- Your task -
Below is a listing; restate from it, character for character, the lines beginning at the line holding "camera: 10 degrees left, 10 degrees down" and ending at the line holding "(784, 468) = (558, 332): yellow", both included.

== Segment start ==

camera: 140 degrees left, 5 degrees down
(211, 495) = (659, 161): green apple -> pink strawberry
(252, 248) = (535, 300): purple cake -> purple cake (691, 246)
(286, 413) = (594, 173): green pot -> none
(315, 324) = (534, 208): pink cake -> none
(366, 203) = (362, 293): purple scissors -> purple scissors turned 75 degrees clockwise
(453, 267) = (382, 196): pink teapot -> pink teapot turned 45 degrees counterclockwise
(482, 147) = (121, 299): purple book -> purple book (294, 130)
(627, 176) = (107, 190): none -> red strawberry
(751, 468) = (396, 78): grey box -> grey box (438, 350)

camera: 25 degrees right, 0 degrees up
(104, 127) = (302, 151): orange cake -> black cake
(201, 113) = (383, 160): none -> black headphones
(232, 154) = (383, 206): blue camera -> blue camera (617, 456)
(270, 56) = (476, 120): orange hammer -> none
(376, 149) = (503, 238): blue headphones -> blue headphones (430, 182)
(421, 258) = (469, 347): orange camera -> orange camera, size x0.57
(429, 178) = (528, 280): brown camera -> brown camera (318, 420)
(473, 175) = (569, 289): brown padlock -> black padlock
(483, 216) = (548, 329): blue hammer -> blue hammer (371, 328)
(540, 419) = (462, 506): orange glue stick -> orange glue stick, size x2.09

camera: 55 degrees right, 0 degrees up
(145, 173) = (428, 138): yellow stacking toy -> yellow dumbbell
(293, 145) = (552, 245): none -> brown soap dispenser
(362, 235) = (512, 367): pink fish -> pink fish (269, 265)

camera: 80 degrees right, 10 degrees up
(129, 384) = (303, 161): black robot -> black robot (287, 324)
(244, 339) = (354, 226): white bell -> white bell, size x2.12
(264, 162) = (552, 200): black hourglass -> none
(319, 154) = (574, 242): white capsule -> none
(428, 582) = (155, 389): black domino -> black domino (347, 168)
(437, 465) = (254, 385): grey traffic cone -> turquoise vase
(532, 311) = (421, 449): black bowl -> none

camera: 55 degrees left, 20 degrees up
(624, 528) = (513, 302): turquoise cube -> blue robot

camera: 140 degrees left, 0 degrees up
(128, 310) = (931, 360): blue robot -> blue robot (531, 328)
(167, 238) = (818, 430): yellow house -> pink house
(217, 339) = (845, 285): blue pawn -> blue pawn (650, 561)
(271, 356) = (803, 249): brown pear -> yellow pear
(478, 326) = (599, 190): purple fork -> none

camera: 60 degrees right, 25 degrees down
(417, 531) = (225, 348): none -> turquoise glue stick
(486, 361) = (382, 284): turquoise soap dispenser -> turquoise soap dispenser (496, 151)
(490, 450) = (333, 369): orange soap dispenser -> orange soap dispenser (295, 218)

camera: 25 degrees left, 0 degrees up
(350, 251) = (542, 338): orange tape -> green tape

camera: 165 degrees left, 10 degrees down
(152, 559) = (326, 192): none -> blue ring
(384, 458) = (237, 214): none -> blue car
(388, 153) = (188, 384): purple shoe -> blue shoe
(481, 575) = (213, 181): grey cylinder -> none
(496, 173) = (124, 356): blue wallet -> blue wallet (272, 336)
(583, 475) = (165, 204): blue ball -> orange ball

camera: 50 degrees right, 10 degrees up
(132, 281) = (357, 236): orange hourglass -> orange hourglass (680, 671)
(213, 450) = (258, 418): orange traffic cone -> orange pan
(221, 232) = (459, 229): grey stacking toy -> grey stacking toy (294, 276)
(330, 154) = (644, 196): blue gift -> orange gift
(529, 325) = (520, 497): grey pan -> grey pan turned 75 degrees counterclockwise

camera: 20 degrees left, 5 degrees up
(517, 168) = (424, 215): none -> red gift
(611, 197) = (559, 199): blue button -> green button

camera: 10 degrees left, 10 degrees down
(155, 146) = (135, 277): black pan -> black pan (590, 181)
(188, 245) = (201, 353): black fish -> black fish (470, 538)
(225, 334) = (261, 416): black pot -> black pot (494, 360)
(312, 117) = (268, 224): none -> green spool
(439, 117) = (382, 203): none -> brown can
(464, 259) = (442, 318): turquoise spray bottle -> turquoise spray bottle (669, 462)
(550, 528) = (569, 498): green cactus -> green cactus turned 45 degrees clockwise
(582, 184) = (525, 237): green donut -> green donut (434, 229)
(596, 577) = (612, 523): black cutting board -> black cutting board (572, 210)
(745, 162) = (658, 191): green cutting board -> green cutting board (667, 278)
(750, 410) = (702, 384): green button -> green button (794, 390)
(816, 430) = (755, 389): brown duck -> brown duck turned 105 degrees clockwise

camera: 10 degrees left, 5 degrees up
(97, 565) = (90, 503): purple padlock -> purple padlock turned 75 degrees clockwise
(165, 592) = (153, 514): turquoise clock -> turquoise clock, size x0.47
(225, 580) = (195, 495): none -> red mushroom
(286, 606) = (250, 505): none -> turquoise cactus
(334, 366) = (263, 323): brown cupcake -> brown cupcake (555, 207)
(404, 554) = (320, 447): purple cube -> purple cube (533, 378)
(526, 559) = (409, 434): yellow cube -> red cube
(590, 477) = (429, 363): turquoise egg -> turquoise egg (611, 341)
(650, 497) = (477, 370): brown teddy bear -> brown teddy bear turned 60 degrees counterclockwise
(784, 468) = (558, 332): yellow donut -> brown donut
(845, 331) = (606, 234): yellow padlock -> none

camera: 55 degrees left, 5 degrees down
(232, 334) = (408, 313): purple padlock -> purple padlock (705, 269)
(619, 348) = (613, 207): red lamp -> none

== Segment end ==

- Output below -
camera: 10 degrees left, 10 degrees down
(155, 146) = (135, 277): black pan -> black pan (590, 181)
(188, 245) = (201, 353): black fish -> black fish (470, 538)
(225, 334) = (261, 416): black pot -> black pot (494, 360)
(312, 117) = (268, 224): none -> green spool
(439, 117) = (382, 203): none -> brown can
(464, 259) = (442, 318): turquoise spray bottle -> turquoise spray bottle (669, 462)
(550, 528) = (569, 498): green cactus -> green cactus turned 45 degrees clockwise
(582, 184) = (525, 237): green donut -> green donut (434, 229)
(596, 577) = (612, 523): black cutting board -> black cutting board (572, 210)
(745, 162) = (658, 191): green cutting board -> green cutting board (667, 278)
(750, 410) = (702, 384): green button -> green button (794, 390)
(816, 430) = (755, 389): brown duck -> brown duck turned 105 degrees clockwise

camera: 10 degrees left, 5 degrees up
(97, 565) = (90, 503): purple padlock -> purple padlock turned 75 degrees clockwise
(165, 592) = (153, 514): turquoise clock -> turquoise clock, size x0.47
(225, 580) = (195, 495): none -> red mushroom
(286, 606) = (250, 505): none -> turquoise cactus
(334, 366) = (263, 323): brown cupcake -> brown cupcake (555, 207)
(404, 554) = (320, 447): purple cube -> purple cube (533, 378)
(526, 559) = (409, 434): yellow cube -> red cube
(590, 477) = (429, 363): turquoise egg -> turquoise egg (611, 341)
(650, 497) = (477, 370): brown teddy bear -> brown teddy bear turned 60 degrees counterclockwise
(784, 468) = (558, 332): yellow donut -> brown donut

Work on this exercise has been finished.